_Task item_
Please give a word-for-word repeat of the line containing "U208: XOR 74LS86" and all lines that come after it in the entries below, ending at the last line.

_Recorded information_
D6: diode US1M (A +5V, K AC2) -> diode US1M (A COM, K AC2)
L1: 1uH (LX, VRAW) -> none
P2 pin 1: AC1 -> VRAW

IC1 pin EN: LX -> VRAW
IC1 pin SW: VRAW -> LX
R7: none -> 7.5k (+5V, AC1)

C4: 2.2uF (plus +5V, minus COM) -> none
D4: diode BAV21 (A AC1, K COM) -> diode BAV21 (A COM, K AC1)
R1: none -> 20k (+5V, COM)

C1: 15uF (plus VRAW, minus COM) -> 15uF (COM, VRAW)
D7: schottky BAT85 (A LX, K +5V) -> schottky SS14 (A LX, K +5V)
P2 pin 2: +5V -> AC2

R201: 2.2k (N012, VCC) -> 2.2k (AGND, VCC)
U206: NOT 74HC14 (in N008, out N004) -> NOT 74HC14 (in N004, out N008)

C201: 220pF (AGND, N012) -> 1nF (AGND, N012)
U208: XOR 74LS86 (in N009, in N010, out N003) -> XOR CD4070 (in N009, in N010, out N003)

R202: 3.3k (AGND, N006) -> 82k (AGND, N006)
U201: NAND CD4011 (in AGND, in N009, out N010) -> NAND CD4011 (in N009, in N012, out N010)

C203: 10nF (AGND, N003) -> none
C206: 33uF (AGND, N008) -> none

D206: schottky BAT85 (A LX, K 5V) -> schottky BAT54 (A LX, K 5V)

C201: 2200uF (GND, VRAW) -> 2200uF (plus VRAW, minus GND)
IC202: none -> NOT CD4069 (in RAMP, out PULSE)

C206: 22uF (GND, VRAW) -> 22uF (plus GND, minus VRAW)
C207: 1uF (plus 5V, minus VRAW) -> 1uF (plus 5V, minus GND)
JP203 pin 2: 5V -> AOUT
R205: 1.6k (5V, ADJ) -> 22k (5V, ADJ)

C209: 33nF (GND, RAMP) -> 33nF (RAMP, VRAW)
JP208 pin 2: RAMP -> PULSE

_Response below_
U208: XOR 74LS86 (in N009, in N010, out N003) -> XOR CD4070 (in N009, in N010, out N003)

R202: 3.3k (AGND, N006) -> 82k (AGND, N006)
U201: NAND CD4011 (in AGND, in N009, out N010) -> NAND CD4011 (in N009, in N012, out N010)

C203: 10nF (AGND, N003) -> none
C206: 33uF (AGND, N008) -> none

D206: schottky BAT85 (A LX, K 5V) -> schottky BAT54 (A LX, K 5V)

C201: 2200uF (GND, VRAW) -> 2200uF (plus VRAW, minus GND)
IC202: none -> NOT CD4069 (in RAMP, out PULSE)

C206: 22uF (GND, VRAW) -> 22uF (plus GND, minus VRAW)
C207: 1uF (plus 5V, minus VRAW) -> 1uF (plus 5V, minus GND)
JP203 pin 2: 5V -> AOUT
R205: 1.6k (5V, ADJ) -> 22k (5V, ADJ)

C209: 33nF (GND, RAMP) -> 33nF (RAMP, VRAW)
JP208 pin 2: RAMP -> PULSE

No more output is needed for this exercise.